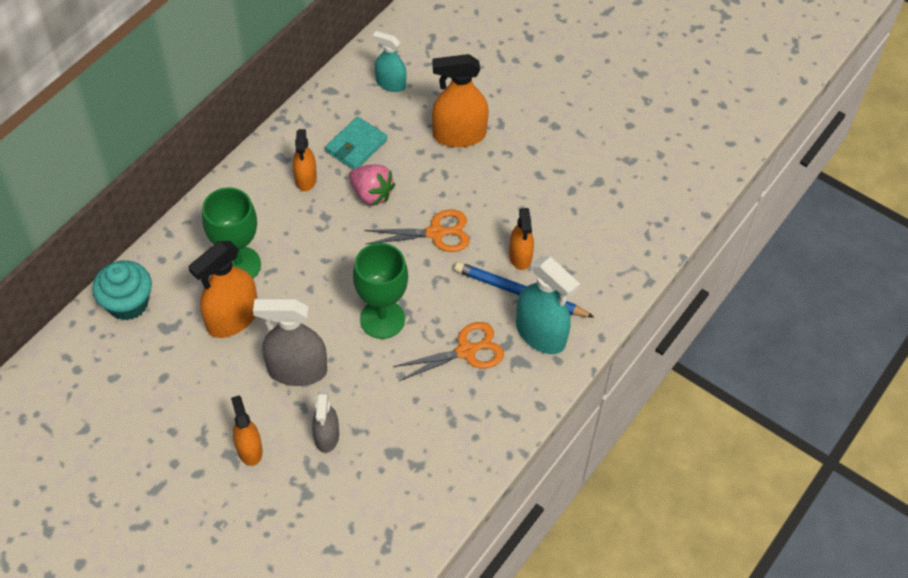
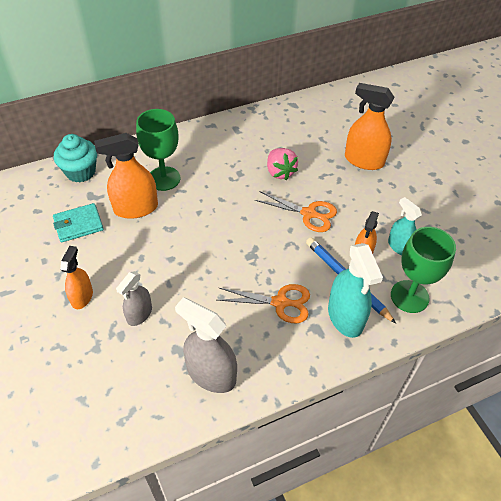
camera: 30 degrees right, 5 degrees down
(297, 370) = (152, 260): grey spray bottle -> grey spray bottle (211, 374)
(305, 179) = (243, 146): orange spray bottle -> none
(356, 146) = (289, 141): turquoise wallet -> turquoise wallet (78, 224)
(382, 319) = (233, 253): green goblet -> green goblet (409, 296)
(390, 84) = (335, 115): turquoise spray bottle -> turquoise spray bottle (399, 246)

***

Go through the data and gather every line that holds "spray".

Answer for the task:
(297, 370) = (152, 260): grey spray bottle -> grey spray bottle (211, 374)
(305, 179) = (243, 146): orange spray bottle -> none
(390, 84) = (335, 115): turquoise spray bottle -> turquoise spray bottle (399, 246)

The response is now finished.